Stored records:
********************
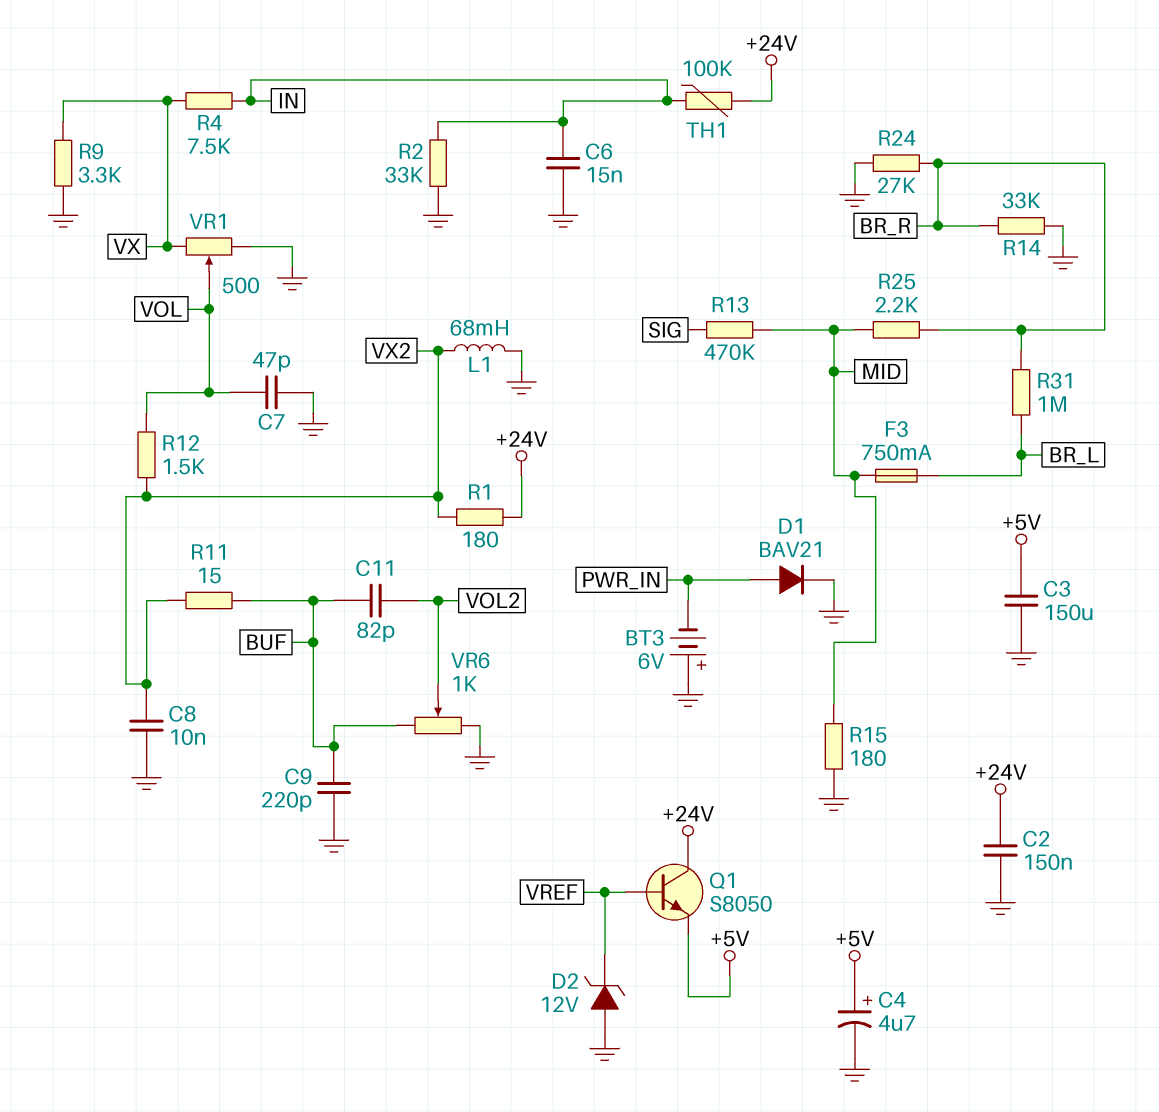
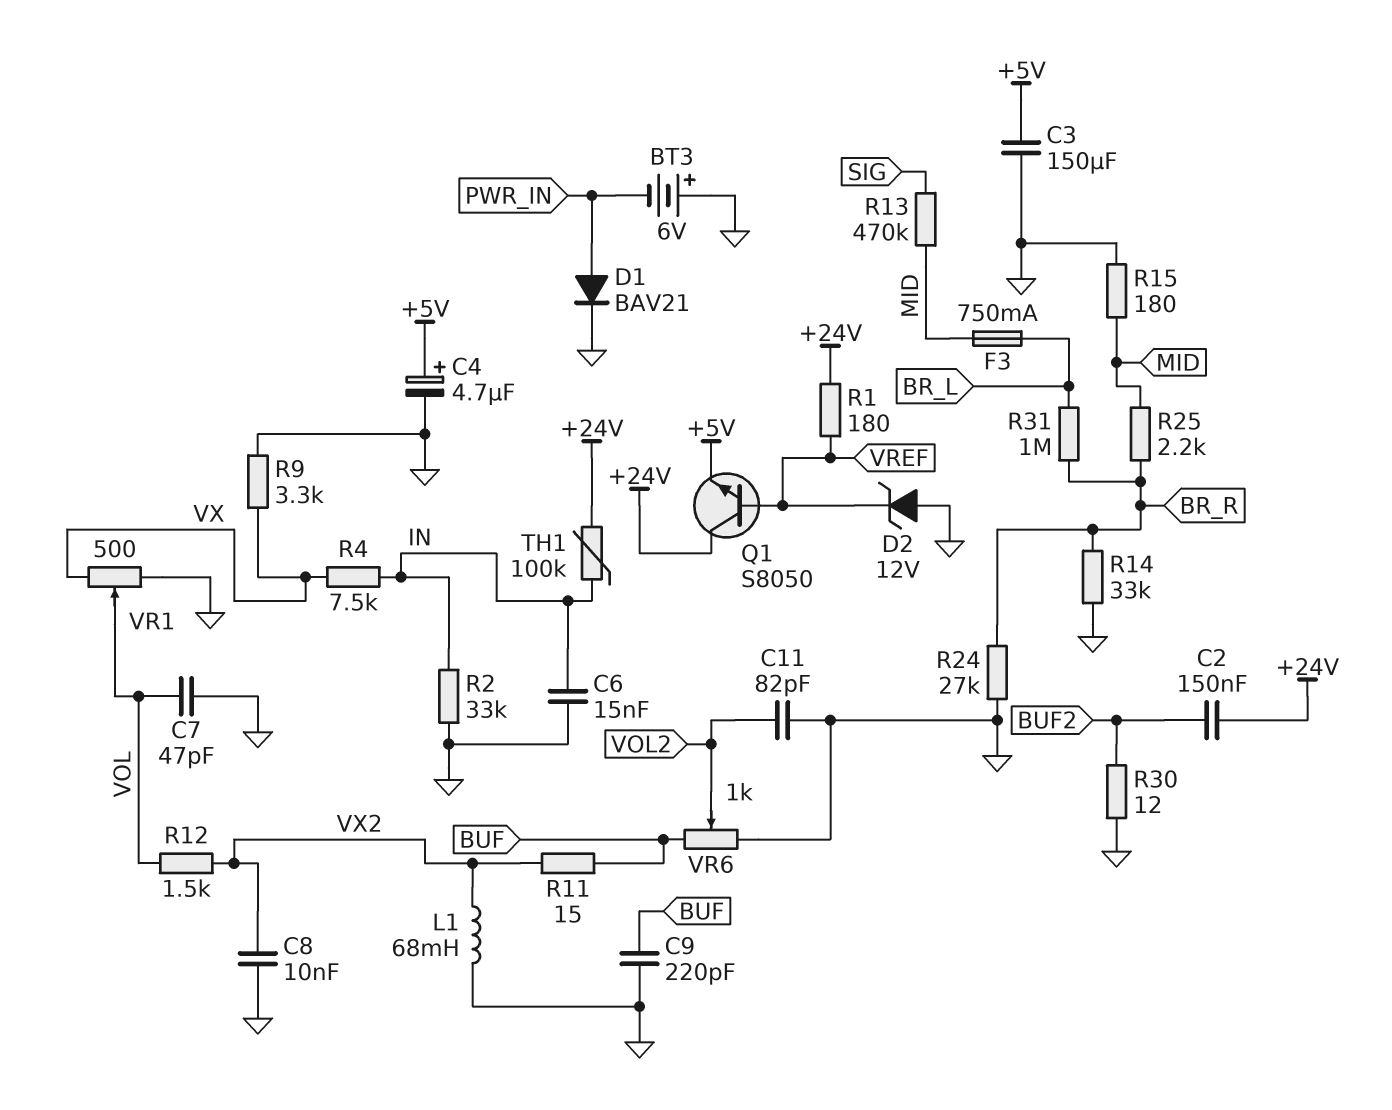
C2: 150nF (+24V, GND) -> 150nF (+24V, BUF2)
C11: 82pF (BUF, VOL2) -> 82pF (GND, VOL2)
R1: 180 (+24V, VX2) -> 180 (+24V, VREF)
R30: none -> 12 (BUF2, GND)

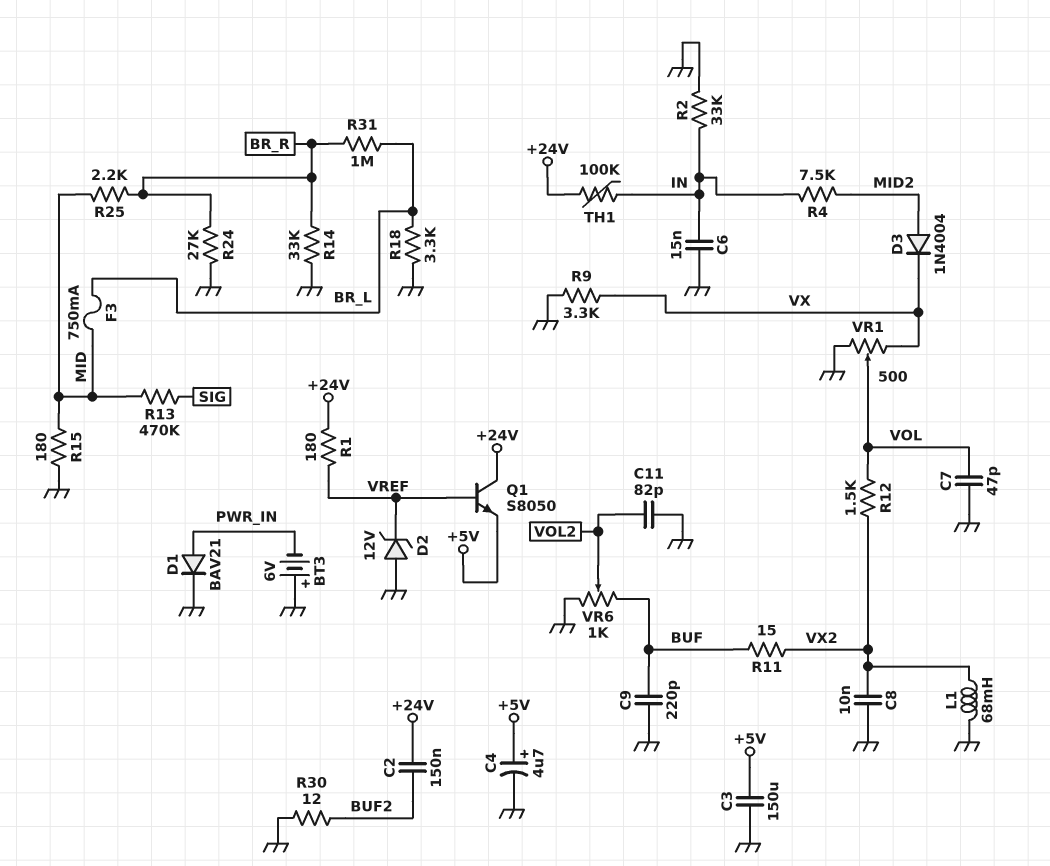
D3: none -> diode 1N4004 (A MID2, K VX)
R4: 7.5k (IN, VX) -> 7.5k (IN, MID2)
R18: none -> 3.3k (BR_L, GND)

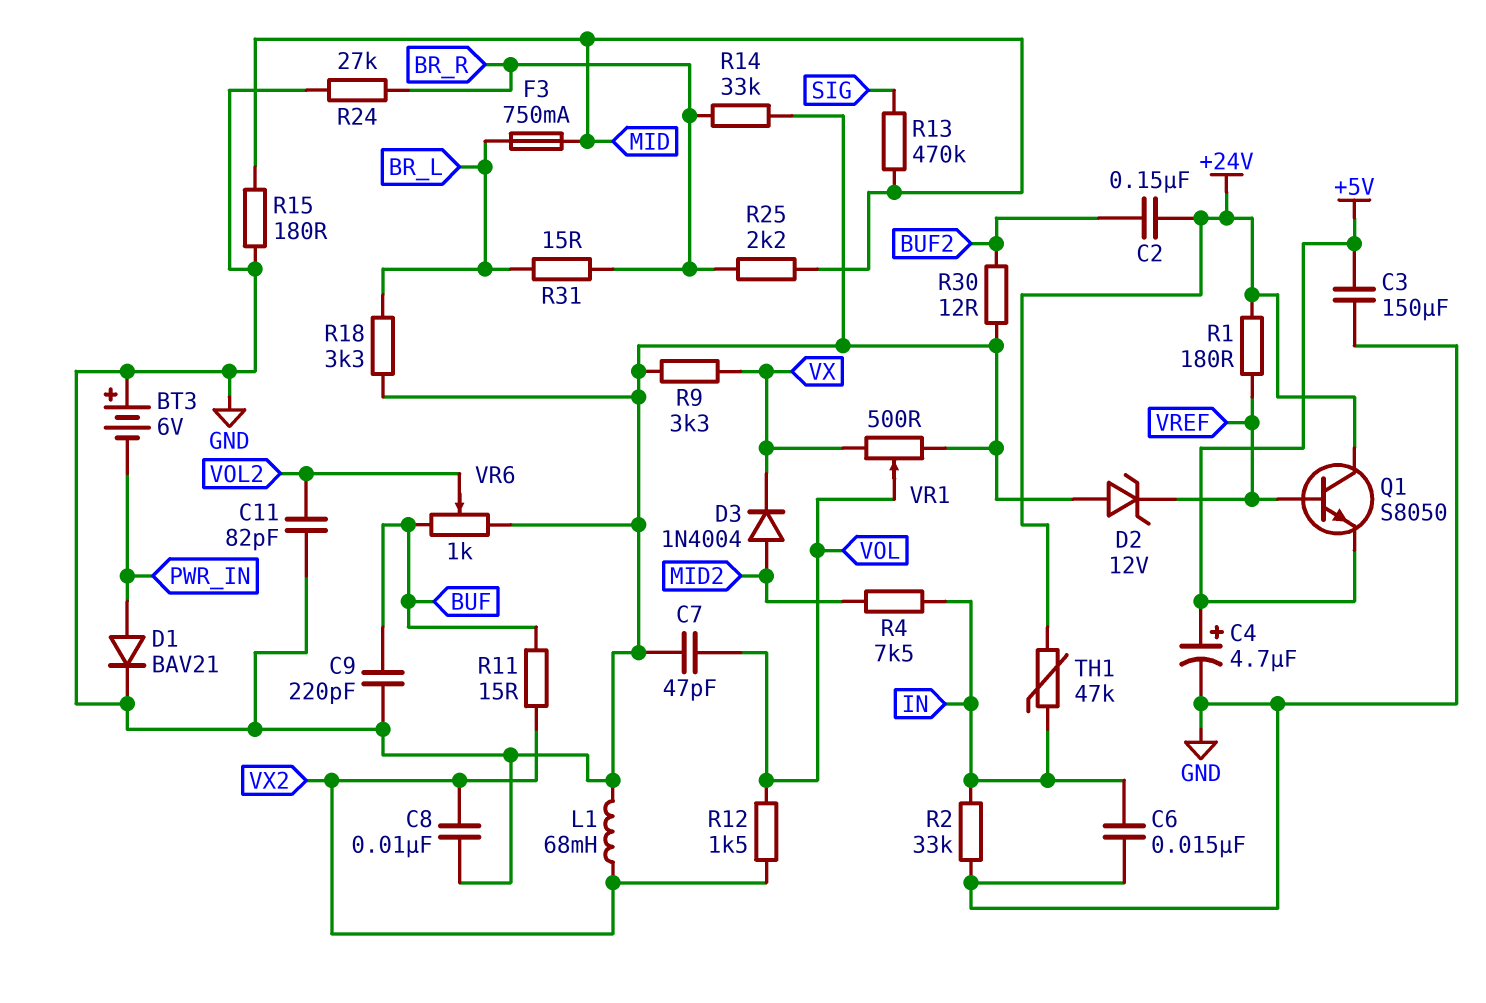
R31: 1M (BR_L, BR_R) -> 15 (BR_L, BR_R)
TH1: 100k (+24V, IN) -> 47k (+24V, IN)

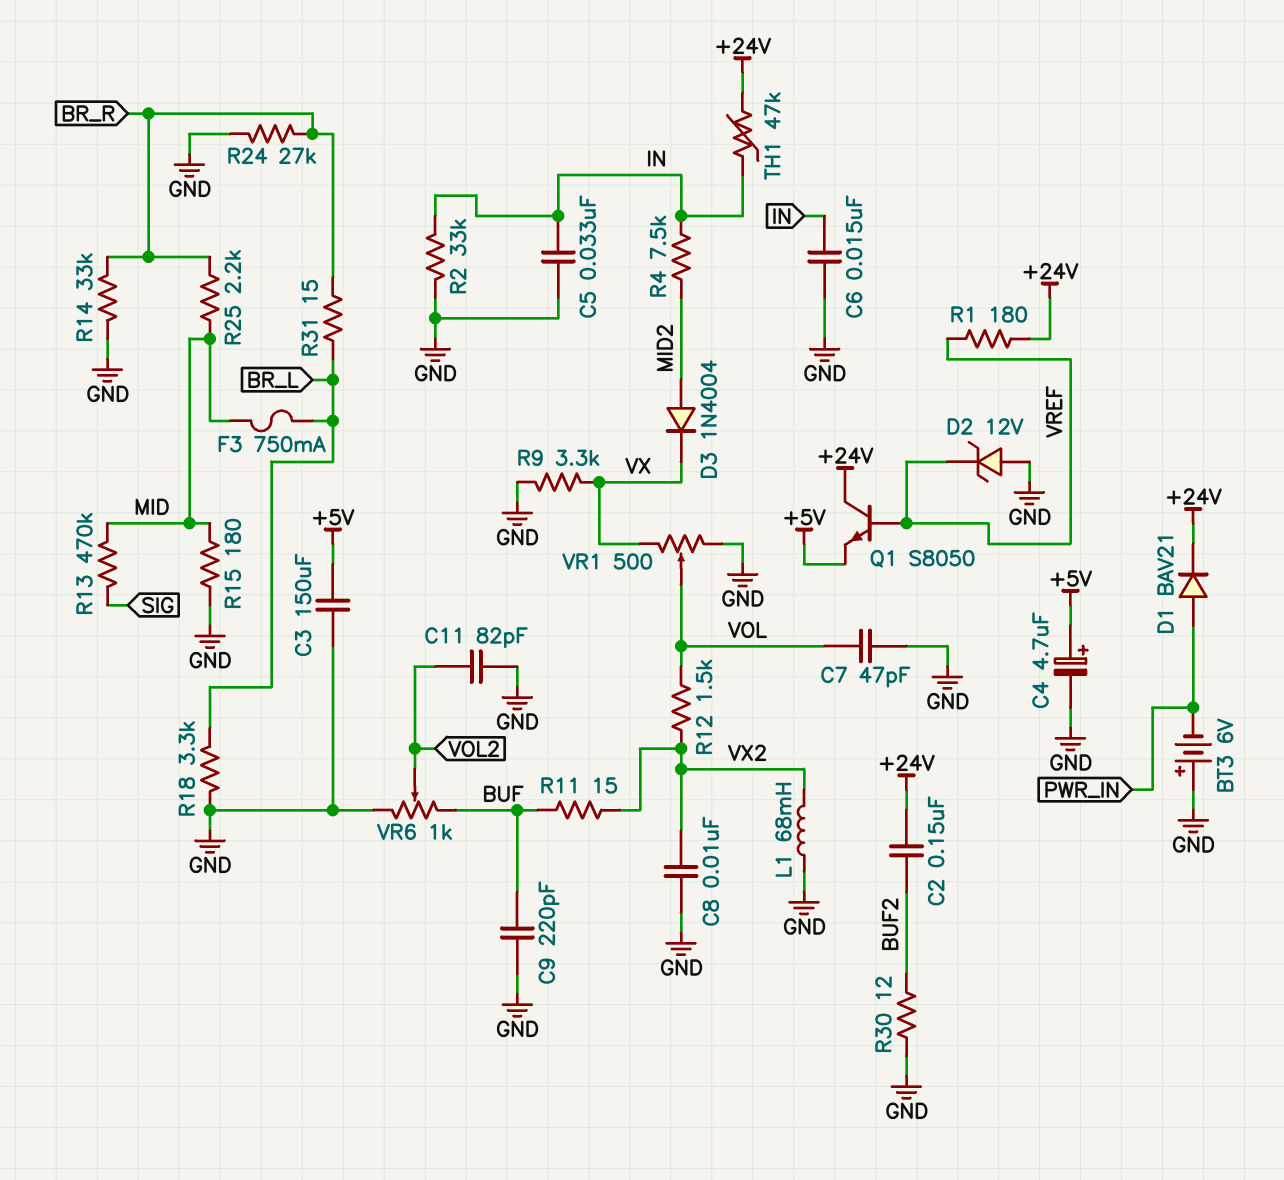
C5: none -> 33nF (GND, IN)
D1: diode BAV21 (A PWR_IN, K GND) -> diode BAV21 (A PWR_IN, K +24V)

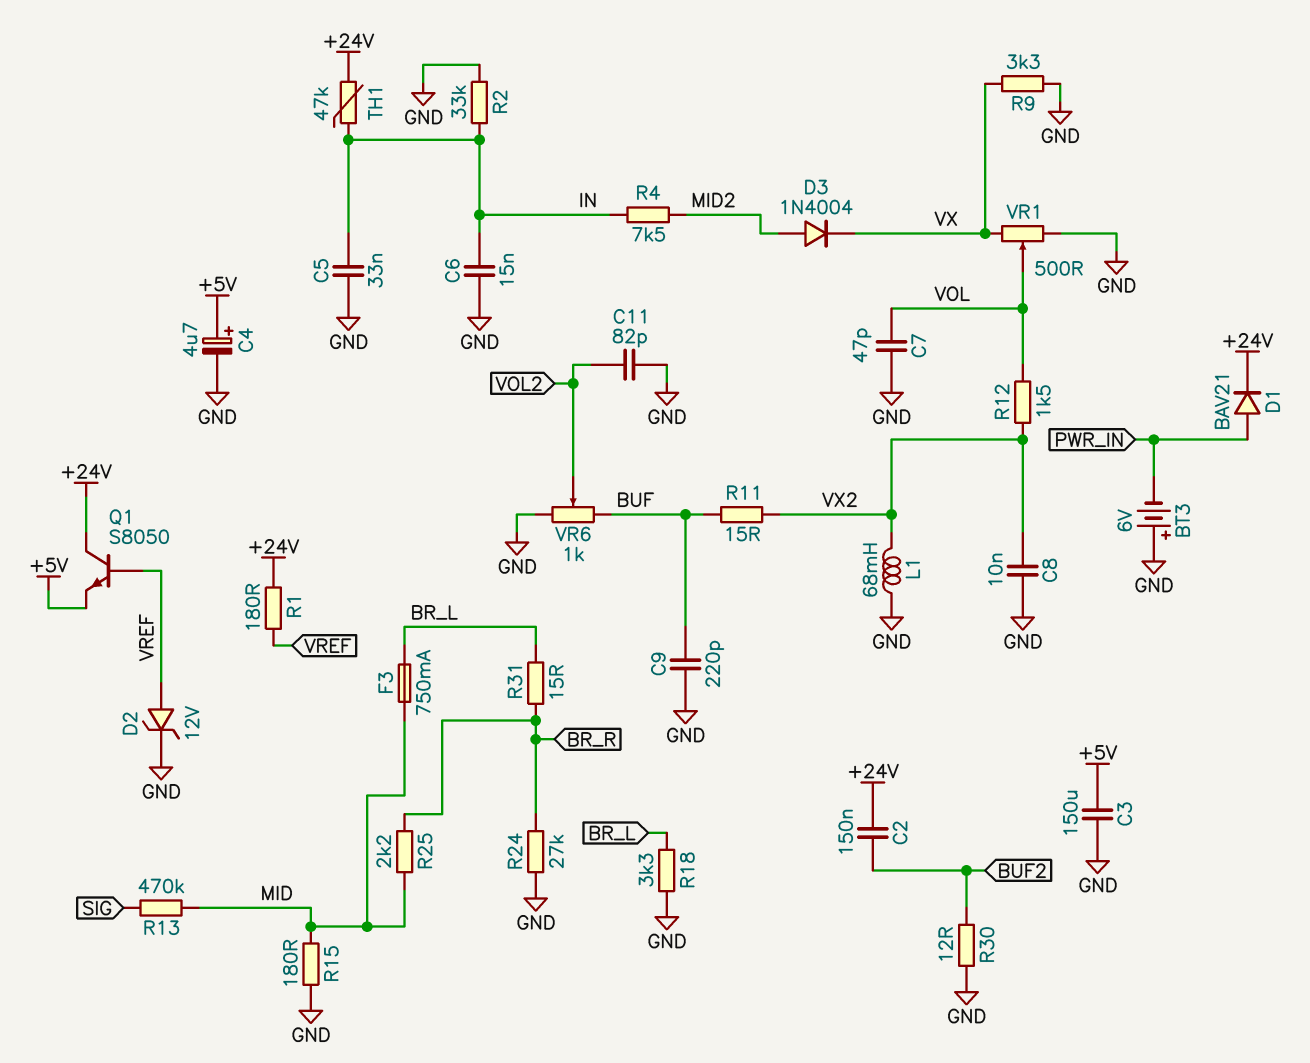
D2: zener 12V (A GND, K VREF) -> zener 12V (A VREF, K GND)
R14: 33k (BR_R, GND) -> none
********************
» **YOUR OBJECTIVE**
Each record needs to be reproduced exactly, and no image should be carried over.

» **RESULT OF THIS EXERCISE**
C2: 150nF (+24V, GND) -> 150nF (+24V, BUF2)
C11: 82pF (BUF, VOL2) -> 82pF (GND, VOL2)
R1: 180 (+24V, VX2) -> 180 (+24V, VREF)
R30: none -> 12 (BUF2, GND)

D3: none -> diode 1N4004 (A MID2, K VX)
R4: 7.5k (IN, VX) -> 7.5k (IN, MID2)
R18: none -> 3.3k (BR_L, GND)

R31: 1M (BR_L, BR_R) -> 15 (BR_L, BR_R)
TH1: 100k (+24V, IN) -> 47k (+24V, IN)

C5: none -> 33nF (GND, IN)
D1: diode BAV21 (A PWR_IN, K GND) -> diode BAV21 (A PWR_IN, K +24V)

D2: zener 12V (A GND, K VREF) -> zener 12V (A VREF, K GND)
R14: 33k (BR_R, GND) -> none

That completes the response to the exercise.